Copy out each line of the data that holds the word "violet".

** DATA EXTRACTS **
^^^^^^^^
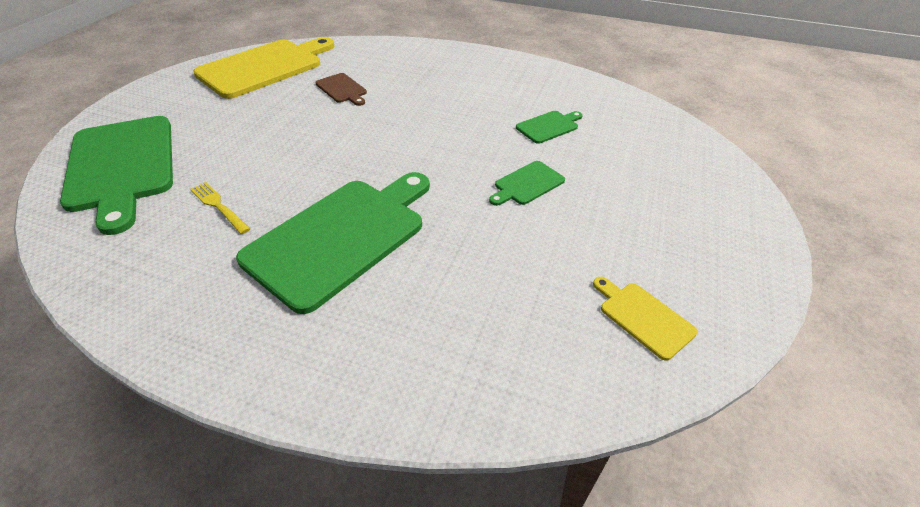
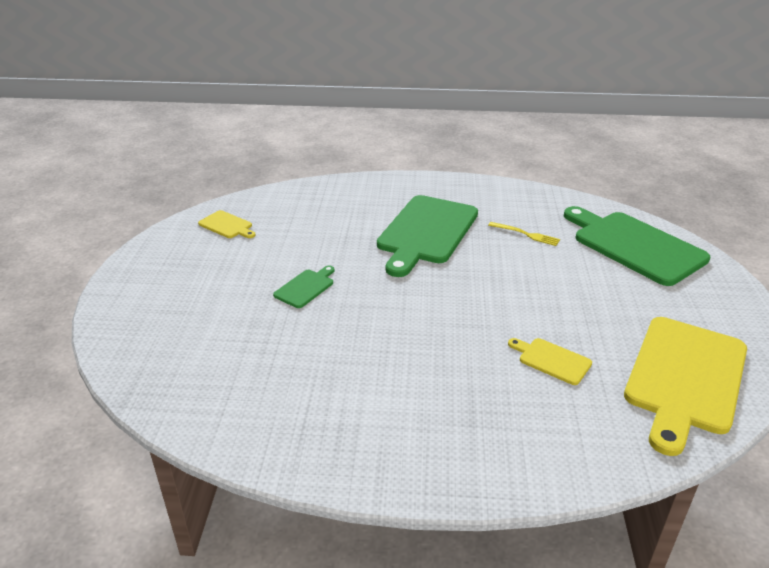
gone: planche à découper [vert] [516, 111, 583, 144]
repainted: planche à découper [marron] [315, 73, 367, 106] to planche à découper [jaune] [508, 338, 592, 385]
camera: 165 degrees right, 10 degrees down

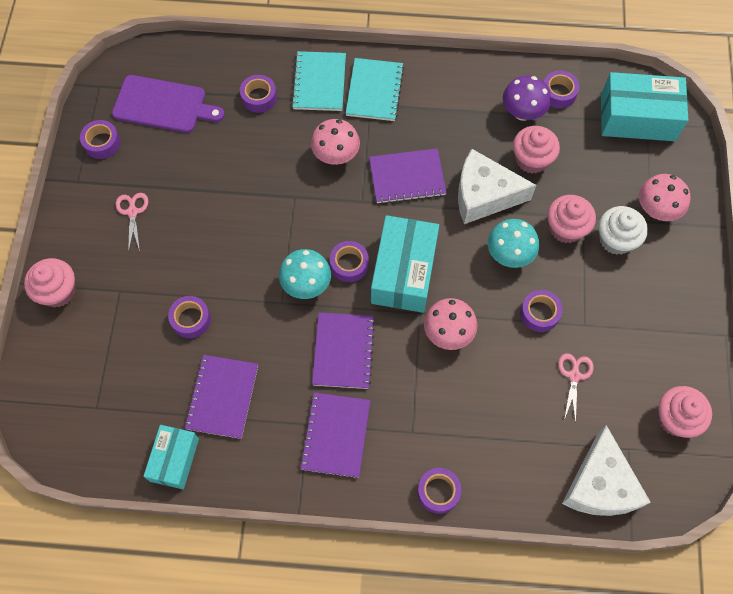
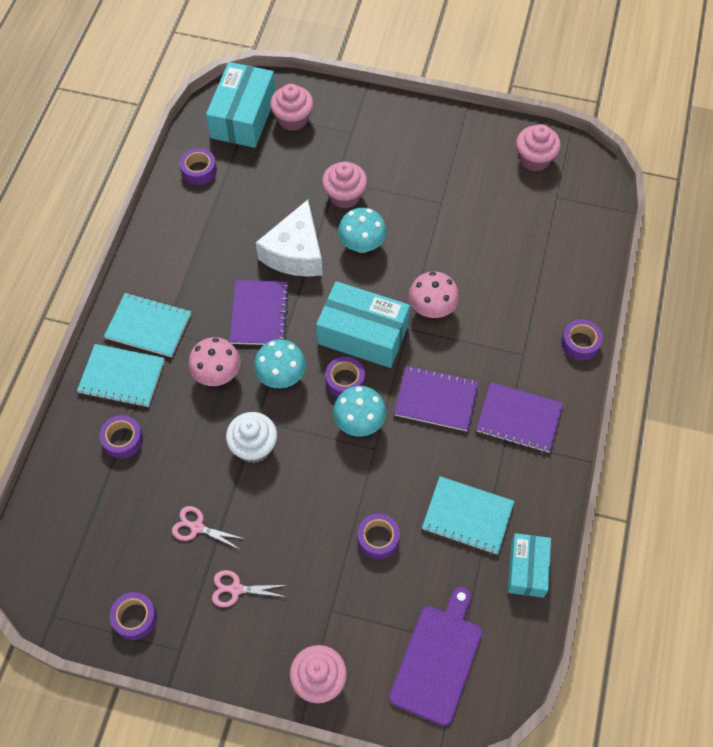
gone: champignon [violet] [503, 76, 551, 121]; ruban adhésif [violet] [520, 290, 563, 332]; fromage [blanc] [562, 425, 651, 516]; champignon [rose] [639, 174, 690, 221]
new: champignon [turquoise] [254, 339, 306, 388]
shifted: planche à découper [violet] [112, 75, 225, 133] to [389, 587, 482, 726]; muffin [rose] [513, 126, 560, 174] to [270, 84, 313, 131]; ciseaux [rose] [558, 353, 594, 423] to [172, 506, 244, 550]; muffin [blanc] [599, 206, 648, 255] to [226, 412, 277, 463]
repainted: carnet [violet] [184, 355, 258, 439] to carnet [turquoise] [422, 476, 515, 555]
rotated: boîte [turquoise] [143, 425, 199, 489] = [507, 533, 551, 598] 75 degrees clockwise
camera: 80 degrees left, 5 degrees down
^^^^^^^^
** TASK RESULT **
gone: champignon [violet] [503, 76, 551, 121]; ruban adhésif [violet] [520, 290, 563, 332]; fromage [blanc] [562, 425, 651, 516]; champignon [rose] [639, 174, 690, 221]
shifted: planche à découper [violet] [112, 75, 225, 133] to [389, 587, 482, 726]; muffin [rose] [513, 126, 560, 174] to [270, 84, 313, 131]; ciseaux [rose] [558, 353, 594, 423] to [172, 506, 244, 550]; muffin [blanc] [599, 206, 648, 255] to [226, 412, 277, 463]
repainted: carnet [violet] [184, 355, 258, 439] to carnet [turquoise] [422, 476, 515, 555]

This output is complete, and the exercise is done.